Scan the records below for the line with "camera: 10 degrees right, 10 degrees down" and the line with "blue camera [70,376,216,509] -> none". Repeat those two lines and every line between them exactly, and nothing else.

> _INPUT FOR THIS TASK_
'''

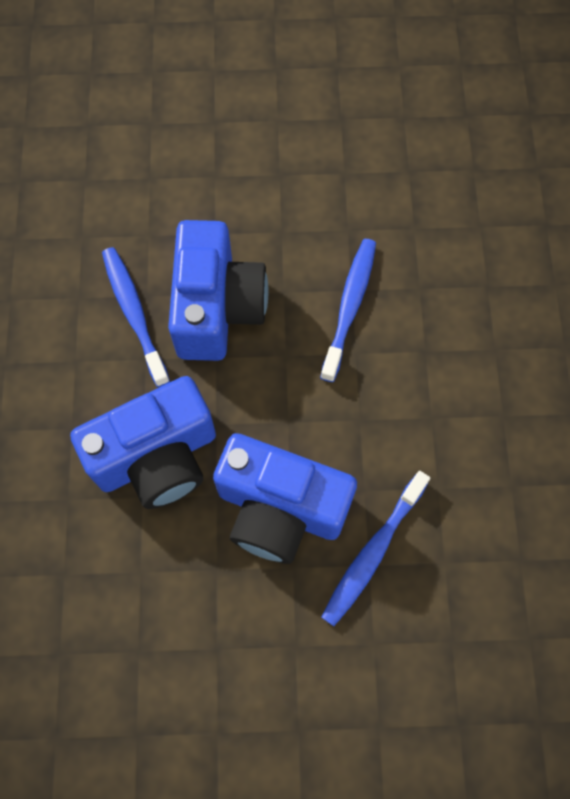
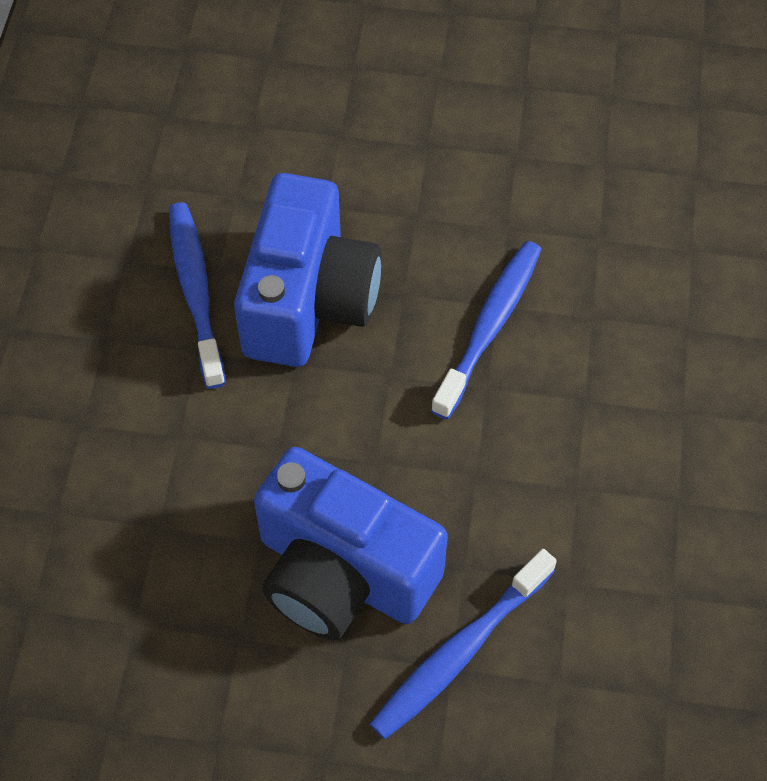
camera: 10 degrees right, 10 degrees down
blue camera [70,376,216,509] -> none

'''
'''

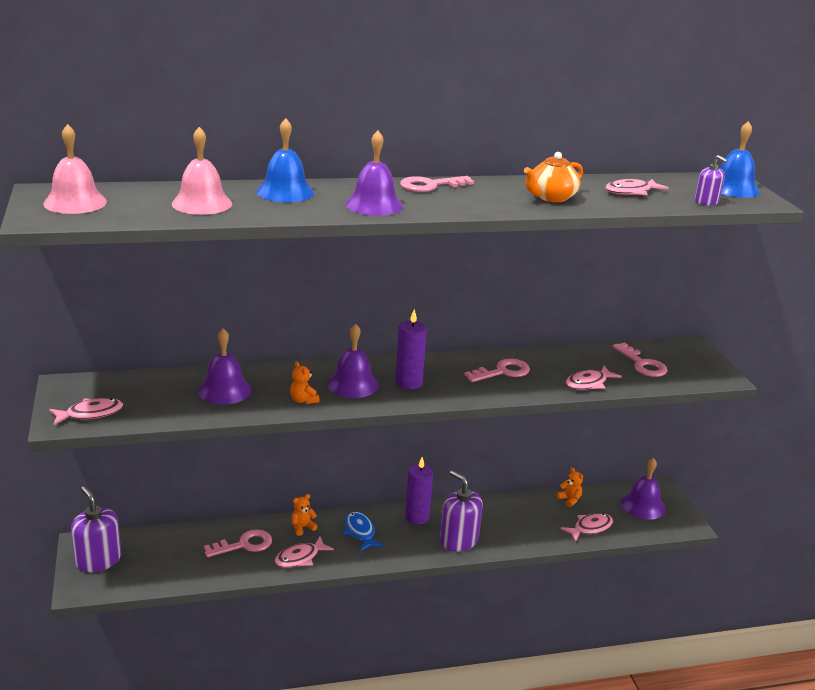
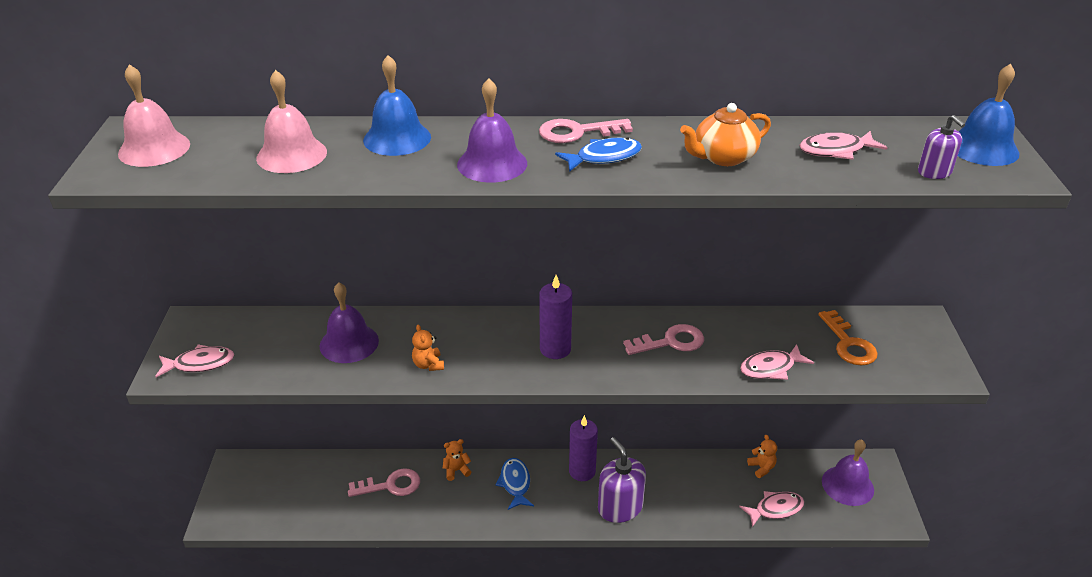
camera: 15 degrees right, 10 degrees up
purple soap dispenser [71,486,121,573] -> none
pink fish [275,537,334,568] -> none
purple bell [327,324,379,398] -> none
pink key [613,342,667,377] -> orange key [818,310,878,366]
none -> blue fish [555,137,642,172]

'''

> _EXPECTED OUTPUT_
camera: 10 degrees right, 10 degrees down
blue camera [70,376,216,509] -> none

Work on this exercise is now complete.